Write out every line of the items below character for character, leaving out the pictures.

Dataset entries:
+ + +
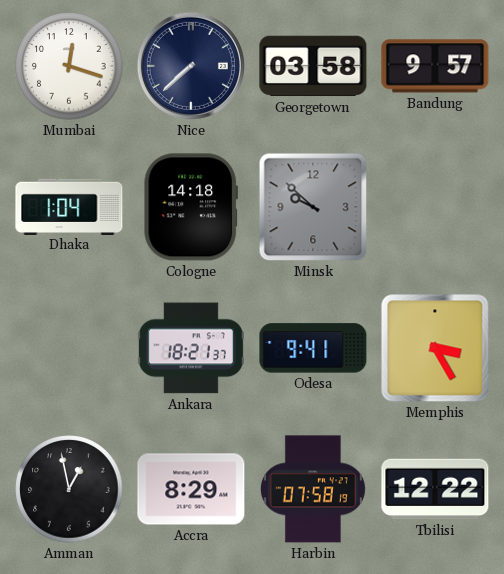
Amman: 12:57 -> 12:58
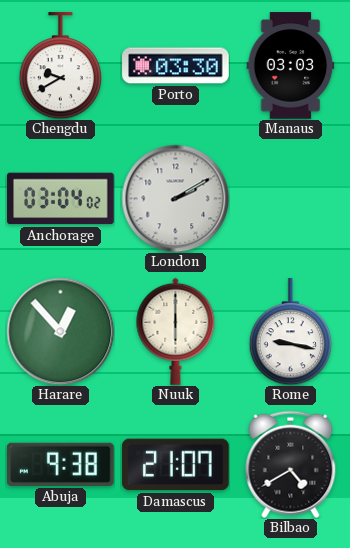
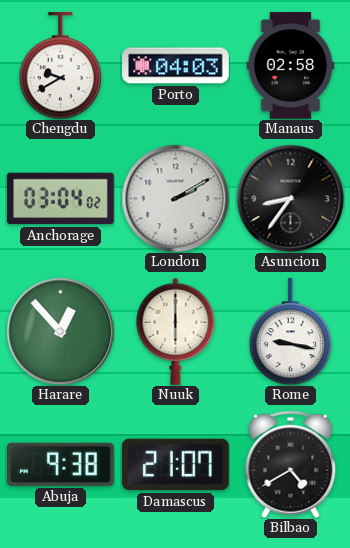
Porto: 03:30 -> 04:03
Manaus: 03:03 -> 02:58
Asuncion: none -> 8:36
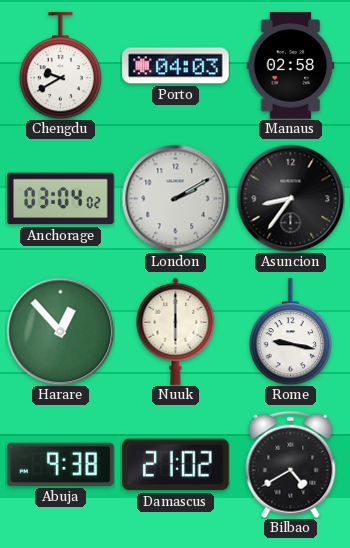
Damascus: 21:07 -> 21:02
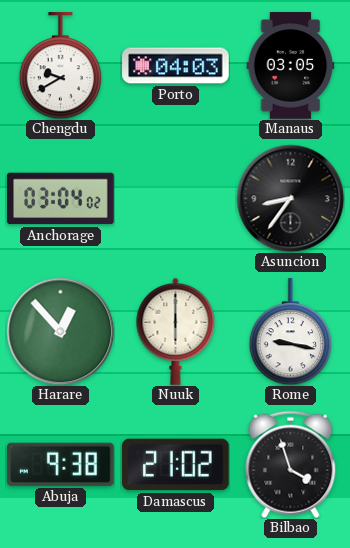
Manaus: 02:58 -> 03:05
London: 2:10 -> none
Bilbao: 4:40 -> 3:57
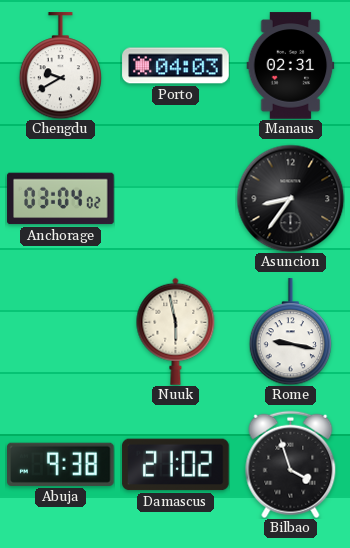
Manaus: 03:05 -> 02:31
Harare: 12:53 -> none
Nuuk: 6:00 -> 5:58
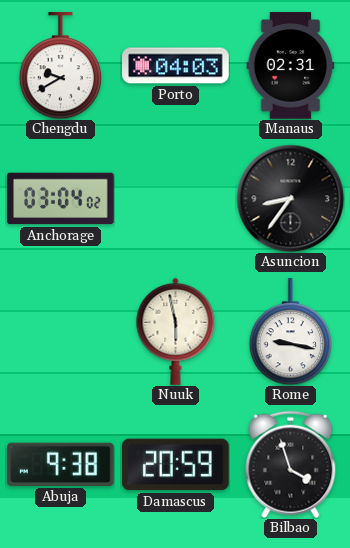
Damascus: 21:02 -> 20:59
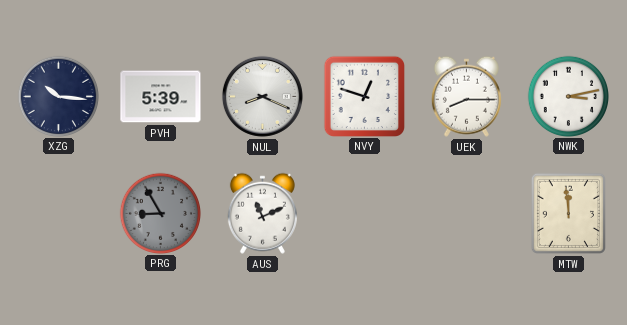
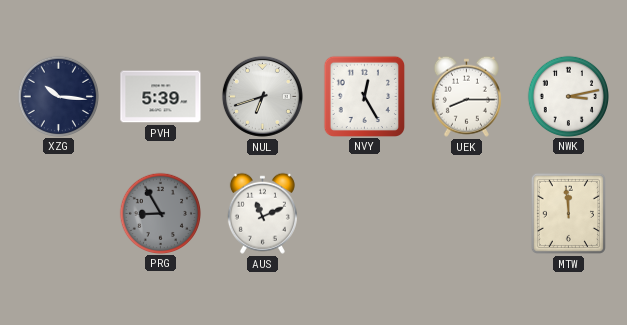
NUL: 8:19 -> 6:42
NVY: 12:48 -> 12:25
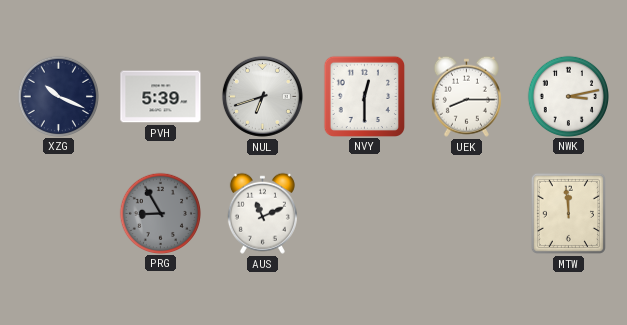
XZG: 10:16 -> 10:19
NVY: 12:25 -> 12:30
+ + +
§ **Result for this task**
Amman: 12:57 -> 12:58
Porto: 03:30 -> 04:03
Manaus: 03:03 -> 02:58
Asuncion: none -> 8:36
Damascus: 21:07 -> 21:02
Manaus: 02:58 -> 03:05
London: 2:10 -> none
Bilbao: 4:40 -> 3:57
Manaus: 03:05 -> 02:31
Harare: 12:53 -> none
Nuuk: 6:00 -> 5:58
Damascus: 21:02 -> 20:59
NUL: 8:19 -> 6:42
NVY: 12:48 -> 12:25
XZG: 10:16 -> 10:19
NVY: 12:25 -> 12:30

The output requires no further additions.